- [Task to complete] Only the lines from the one with "SONAR pin VCC: GND -> 3V3" onward are wanted, through the last line of the entries, set down exactly.

- [Records from a data source]
━━━━━━━━━━

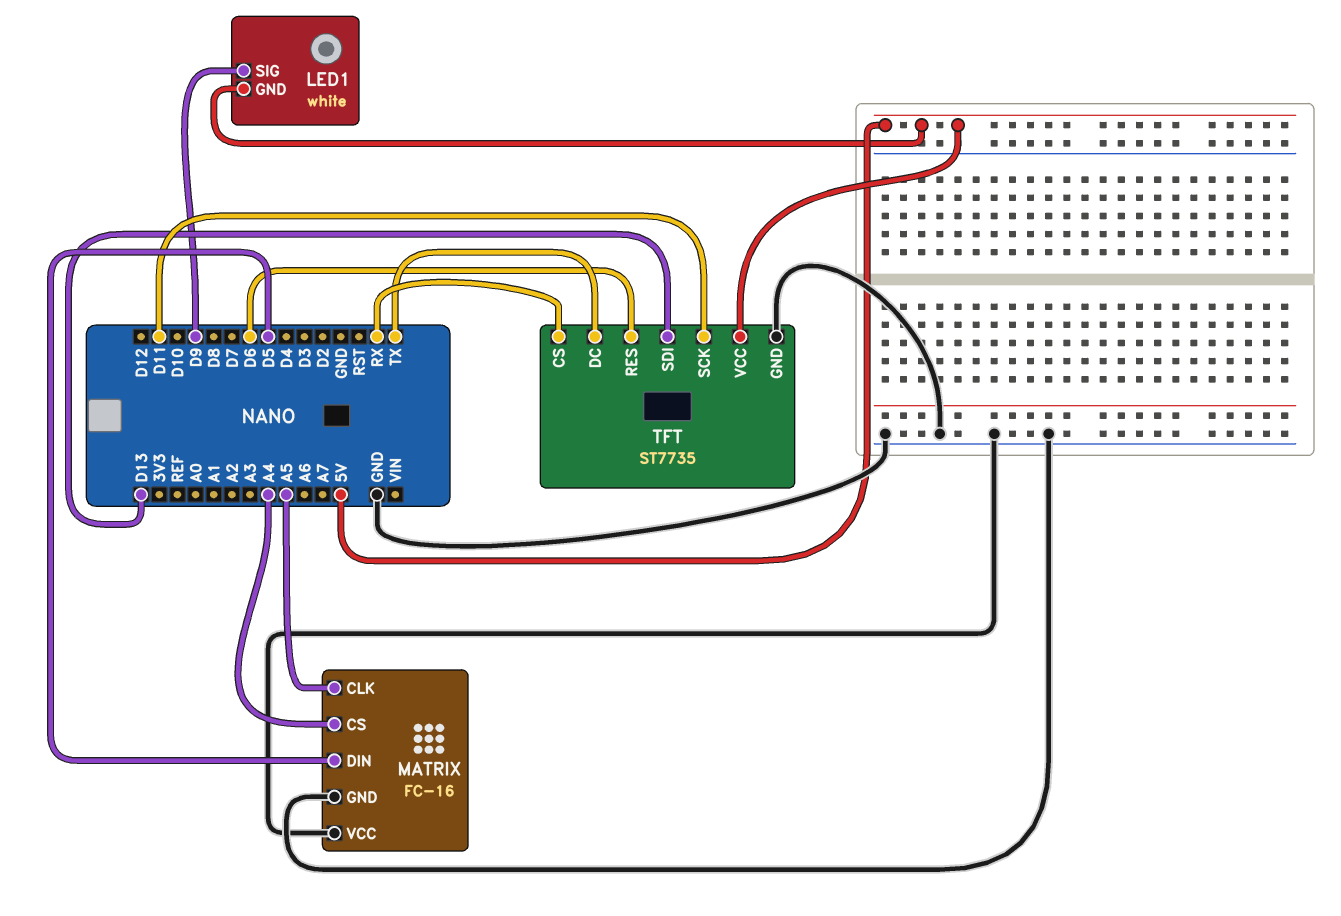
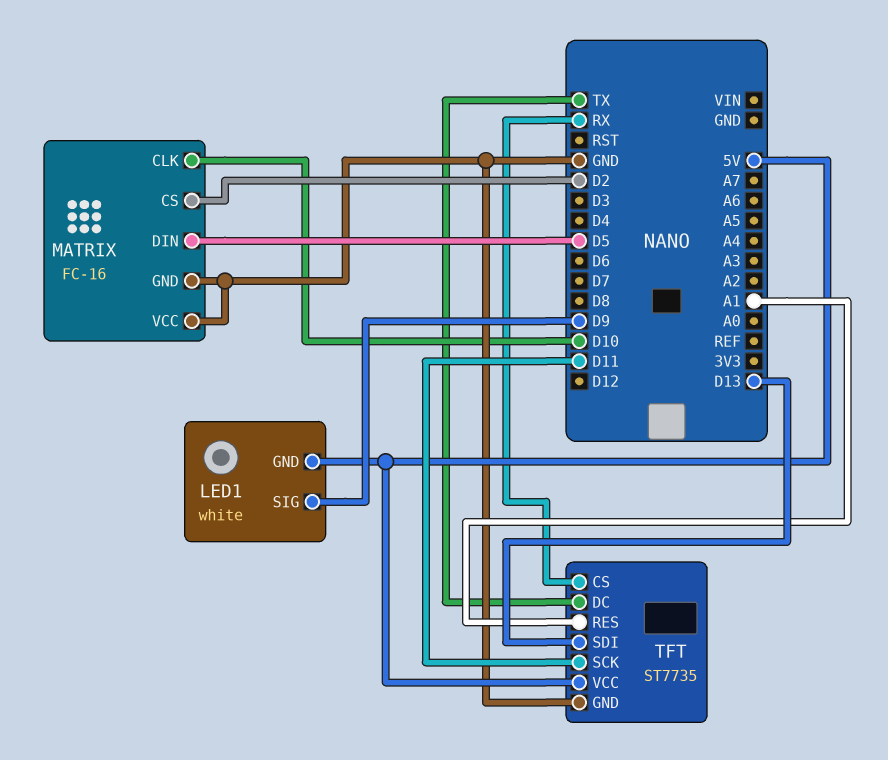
MATRIX pin CLK: A5 -> D10
MATRIX pin CS: A4 -> D2
TFT pin RES: D6 -> A1

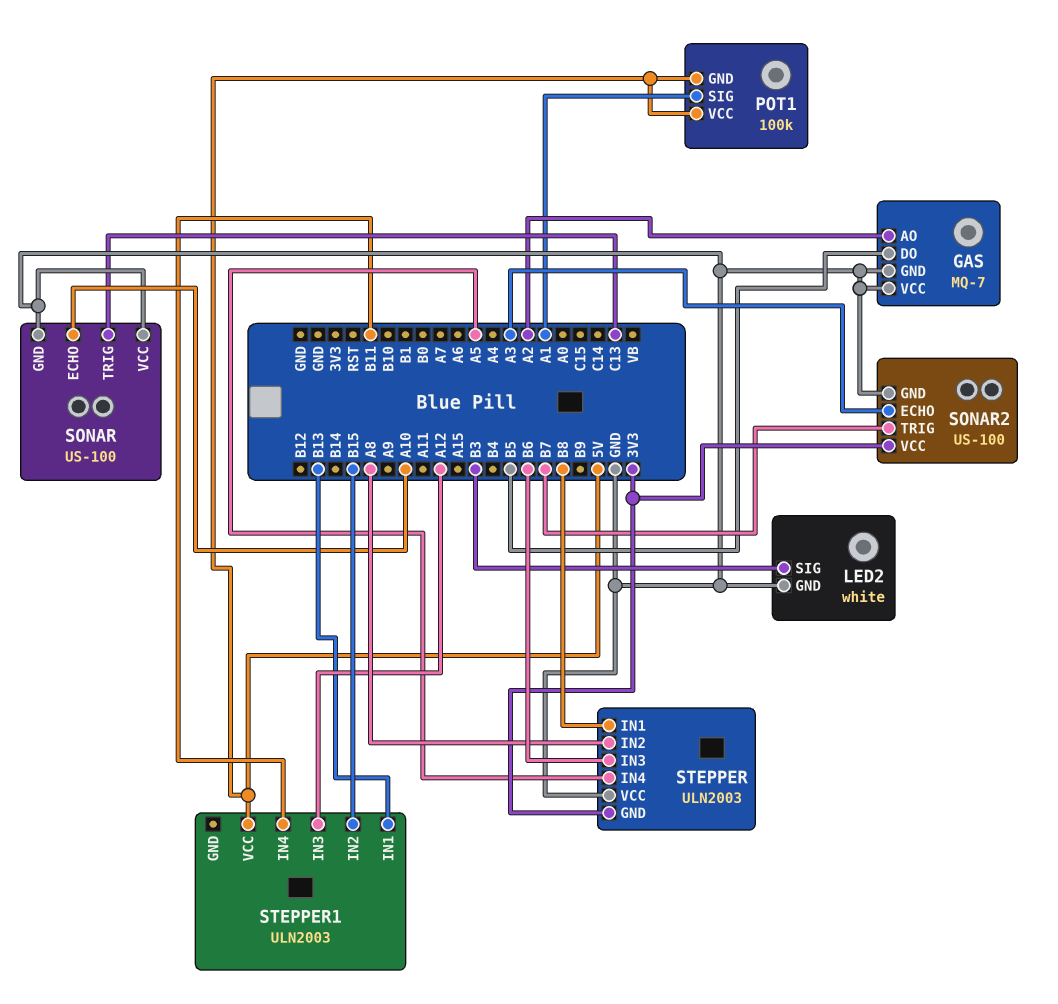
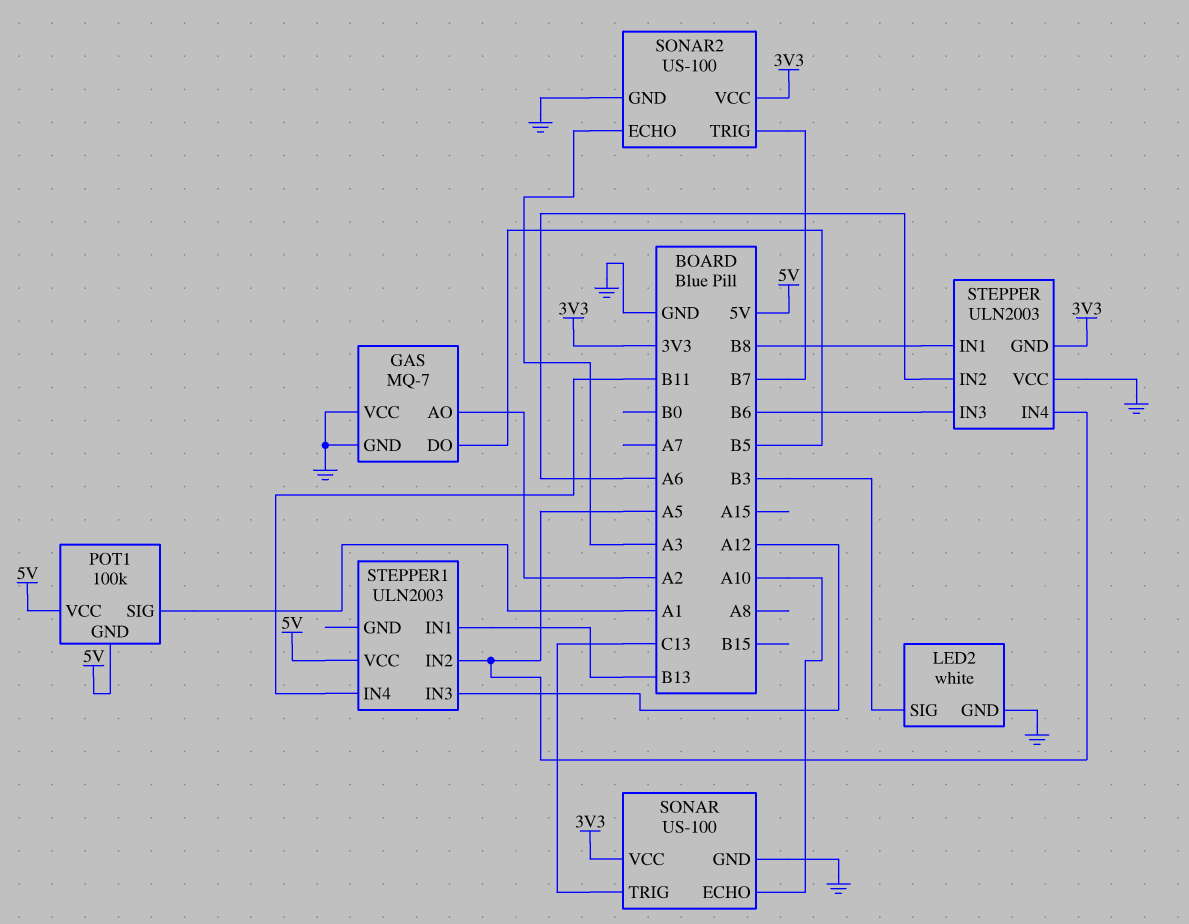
SONAR pin VCC: GND -> 3V3
STEPPER pin IN2: A8 -> A6
STEPPER1 pin IN2: B15 -> A5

━━━━━━━━━━

- [Response to the task]
SONAR pin VCC: GND -> 3V3
STEPPER pin IN2: A8 -> A6
STEPPER1 pin IN2: B15 -> A5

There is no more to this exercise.